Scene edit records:
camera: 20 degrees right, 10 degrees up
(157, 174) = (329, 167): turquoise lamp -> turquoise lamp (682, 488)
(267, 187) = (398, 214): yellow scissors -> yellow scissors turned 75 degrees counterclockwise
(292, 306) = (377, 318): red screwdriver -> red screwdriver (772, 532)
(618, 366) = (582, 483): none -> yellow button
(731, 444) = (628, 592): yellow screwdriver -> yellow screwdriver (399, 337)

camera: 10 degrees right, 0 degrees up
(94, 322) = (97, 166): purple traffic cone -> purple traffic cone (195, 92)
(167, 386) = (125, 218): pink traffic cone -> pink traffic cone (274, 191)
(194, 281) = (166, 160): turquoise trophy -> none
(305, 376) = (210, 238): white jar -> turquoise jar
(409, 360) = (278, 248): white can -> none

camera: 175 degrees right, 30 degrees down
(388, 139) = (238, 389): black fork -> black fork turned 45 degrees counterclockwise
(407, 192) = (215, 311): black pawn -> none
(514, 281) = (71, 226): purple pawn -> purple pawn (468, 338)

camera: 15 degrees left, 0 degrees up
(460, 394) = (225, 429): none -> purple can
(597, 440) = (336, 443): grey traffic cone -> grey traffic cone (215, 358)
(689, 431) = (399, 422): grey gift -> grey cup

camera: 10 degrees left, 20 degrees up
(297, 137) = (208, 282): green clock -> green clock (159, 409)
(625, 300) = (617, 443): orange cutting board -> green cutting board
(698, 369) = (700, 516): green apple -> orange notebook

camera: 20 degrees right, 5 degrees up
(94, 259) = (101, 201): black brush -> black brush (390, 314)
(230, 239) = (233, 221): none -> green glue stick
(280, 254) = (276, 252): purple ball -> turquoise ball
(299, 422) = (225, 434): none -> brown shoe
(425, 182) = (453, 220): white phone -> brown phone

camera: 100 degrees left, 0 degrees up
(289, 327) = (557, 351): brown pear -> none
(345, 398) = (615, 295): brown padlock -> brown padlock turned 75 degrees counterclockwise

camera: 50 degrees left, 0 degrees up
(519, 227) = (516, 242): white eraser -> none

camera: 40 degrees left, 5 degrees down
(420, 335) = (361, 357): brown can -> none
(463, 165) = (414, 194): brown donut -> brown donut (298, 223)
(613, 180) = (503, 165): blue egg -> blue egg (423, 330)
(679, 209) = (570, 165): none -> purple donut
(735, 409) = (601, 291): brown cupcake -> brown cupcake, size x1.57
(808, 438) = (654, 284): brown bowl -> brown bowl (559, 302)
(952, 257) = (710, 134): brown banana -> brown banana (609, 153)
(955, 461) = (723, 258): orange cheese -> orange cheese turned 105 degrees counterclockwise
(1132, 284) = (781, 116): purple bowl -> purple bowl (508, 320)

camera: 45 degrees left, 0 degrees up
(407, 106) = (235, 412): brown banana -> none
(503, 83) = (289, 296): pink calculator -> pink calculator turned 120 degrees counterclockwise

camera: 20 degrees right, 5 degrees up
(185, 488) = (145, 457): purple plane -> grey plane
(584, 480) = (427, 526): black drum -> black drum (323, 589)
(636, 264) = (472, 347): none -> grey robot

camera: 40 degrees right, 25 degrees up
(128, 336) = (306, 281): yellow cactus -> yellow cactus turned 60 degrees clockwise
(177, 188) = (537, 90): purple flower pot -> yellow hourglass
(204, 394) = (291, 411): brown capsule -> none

Your instructions: The answer must be every line of the entries that includes the word "down".

Finished exercise:
camera: 175 degrees right, 30 degrees down
camera: 40 degrees left, 5 degrees down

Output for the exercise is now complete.